**INFORMATION SHOWN**

________

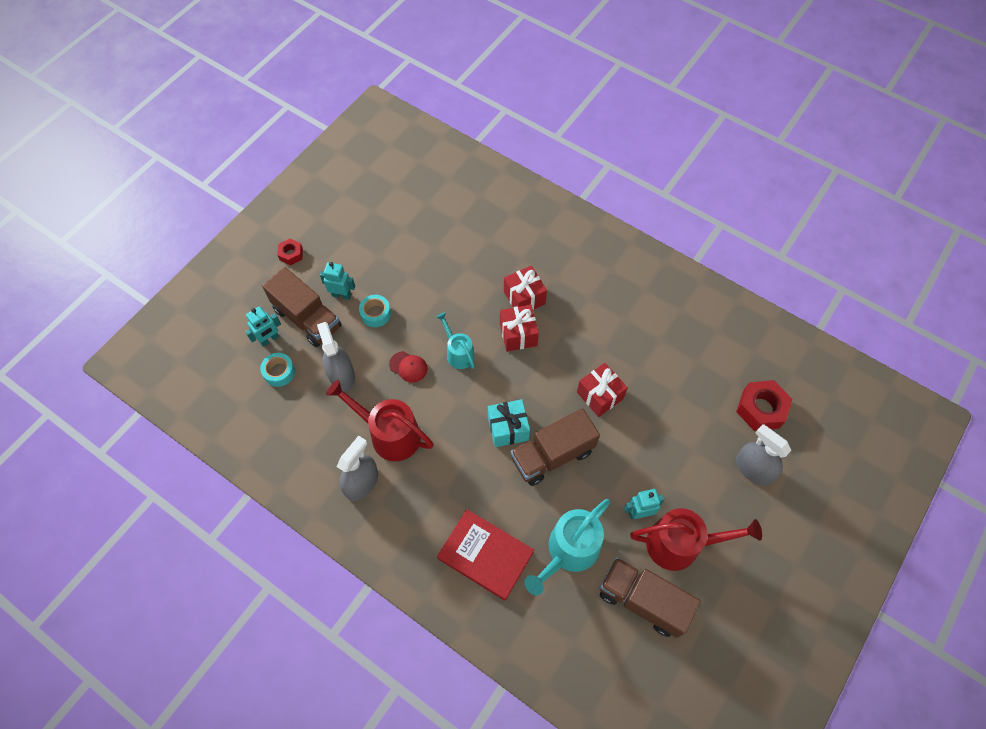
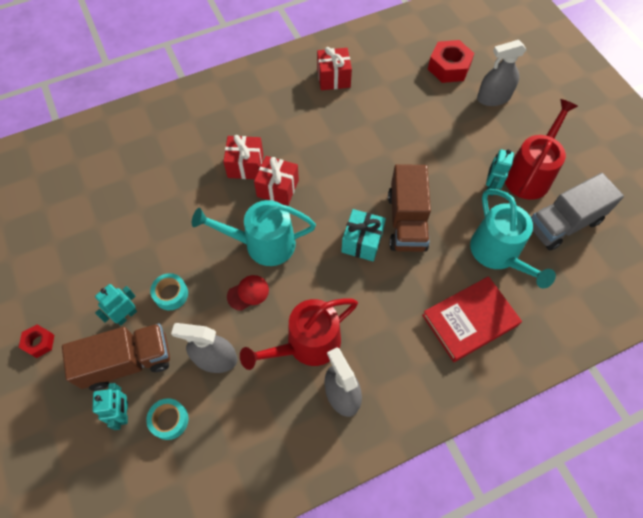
camera: 60 degrees left, 0 degrees up
(458, 353) = (263, 244): turquoise watering can -> turquoise watering can, size x1.69
(600, 395) = (374, 160): red gift -> red gift (333, 78)
(642, 600) = (563, 223): brown truck -> grey truck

________

**TASK PROMPT**
Every line above needs to be written out again as it stands. Pictures do not belong in the copy.

**PROBLEM SOLUTION**
camera: 60 degrees left, 0 degrees up
(458, 353) = (263, 244): turquoise watering can -> turquoise watering can, size x1.69
(600, 395) = (374, 160): red gift -> red gift (333, 78)
(642, 600) = (563, 223): brown truck -> grey truck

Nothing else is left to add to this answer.